• _Work task_
When you copy the listing, skip the images and return each line verbatim.
═════ Data supplied ═════
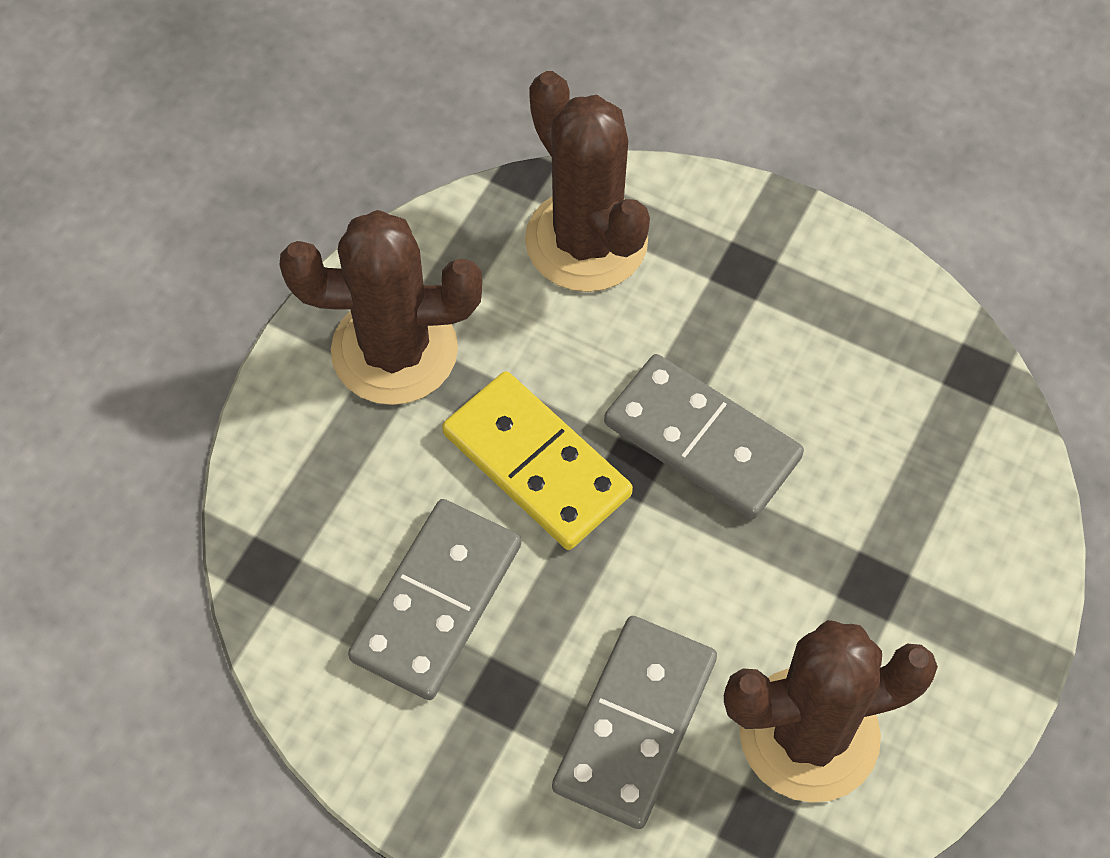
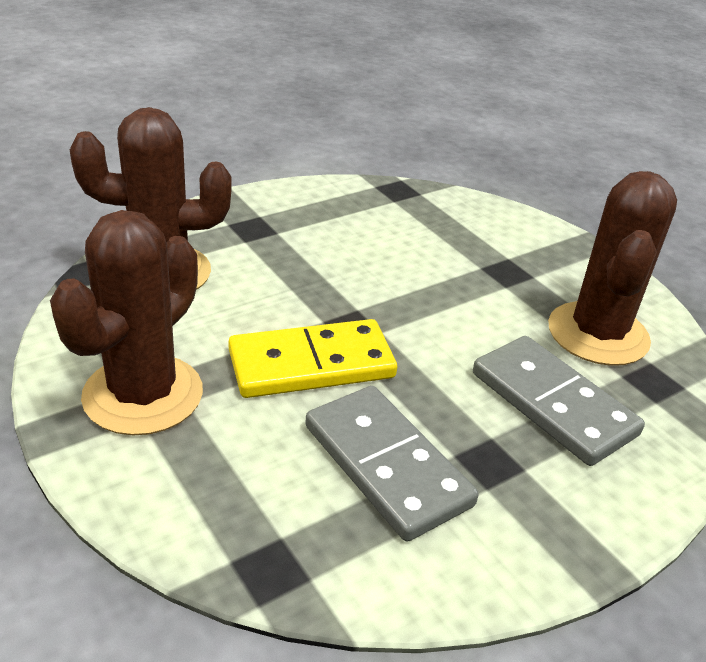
camera: 65 degrees left, 25 degrees down
(702, 440) = (357, 289): grey domino -> none

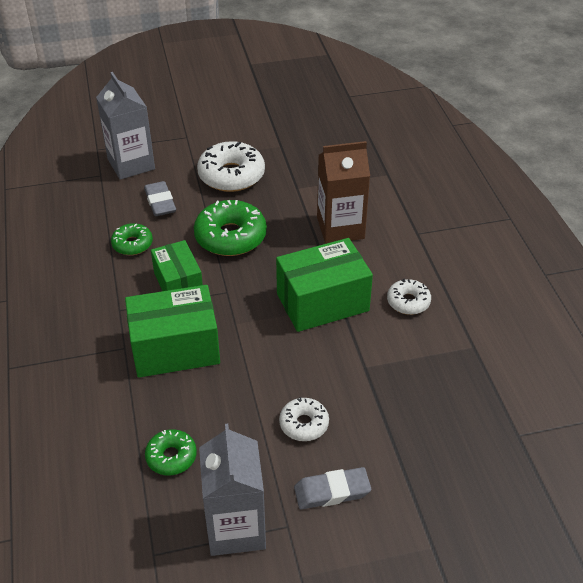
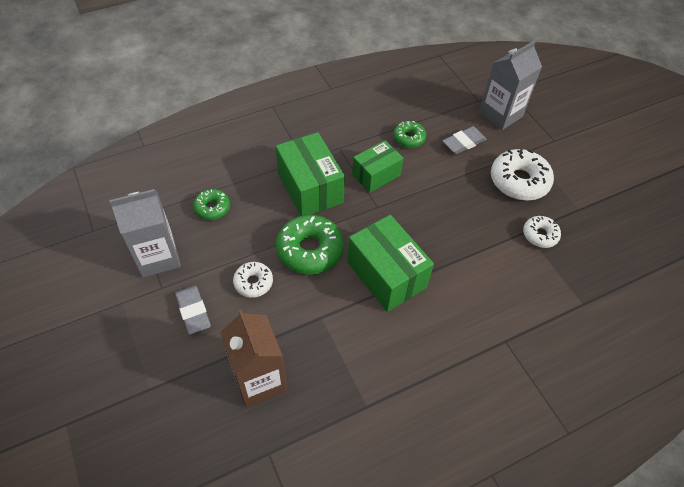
camera: 75 degrees right, 10 degrees up
(230, 237) = (441, 196): green donut -> green donut (310, 250)
(340, 228) = (485, 274): brown carton -> brown carton (259, 379)
(408, 302) = (408, 343): white donut -> white donut (540, 235)

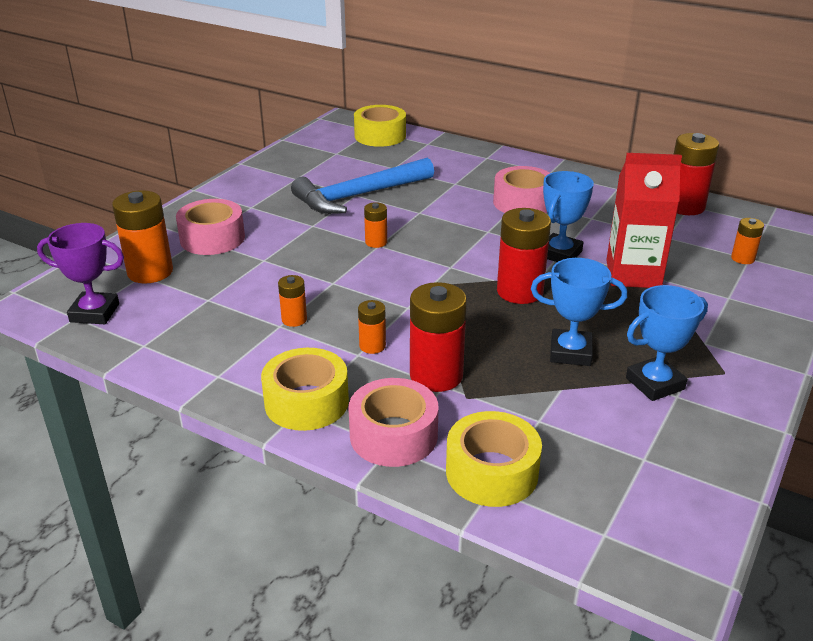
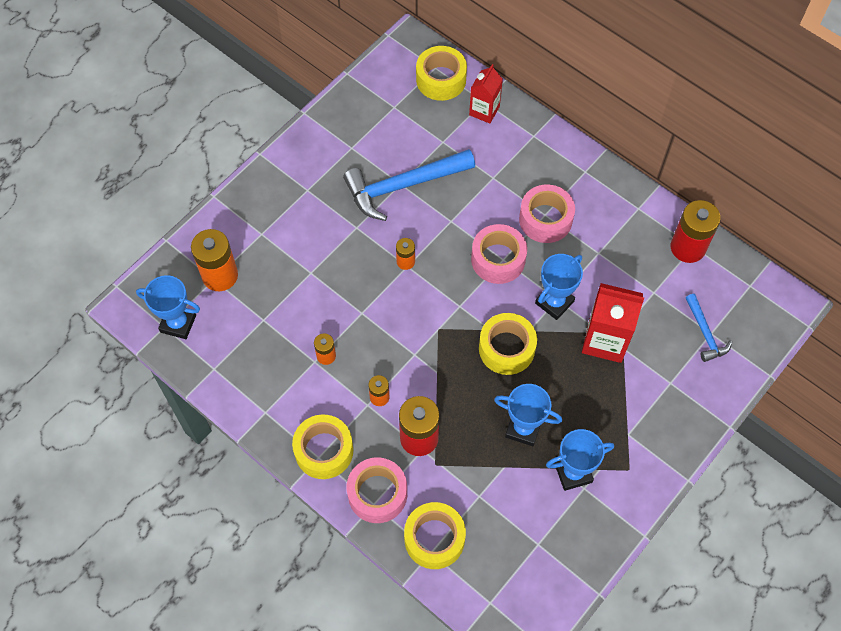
camera: 10 degrees right, 30 degrees up
(94, 313) = (178, 323): purple trophy -> blue trophy
(212, 238) = (271, 235): pink tape -> pink tape (498, 259)
(430, 148) = (484, 111): none -> red carton
(520, 291) = (506, 348): red battery -> yellow tape
(742, 258) = (705, 333): orange battery -> blue hammer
═════
• _Answer section_
camera: 65 degrees left, 25 degrees down
(702, 440) = (357, 289): grey domino -> none

camera: 75 degrees right, 10 degrees up
(230, 237) = (441, 196): green donut -> green donut (310, 250)
(340, 228) = (485, 274): brown carton -> brown carton (259, 379)
(408, 302) = (408, 343): white donut -> white donut (540, 235)

camera: 10 degrees right, 30 degrees up
(94, 313) = (178, 323): purple trophy -> blue trophy
(212, 238) = (271, 235): pink tape -> pink tape (498, 259)
(430, 148) = (484, 111): none -> red carton
(520, 291) = (506, 348): red battery -> yellow tape
(742, 258) = (705, 333): orange battery -> blue hammer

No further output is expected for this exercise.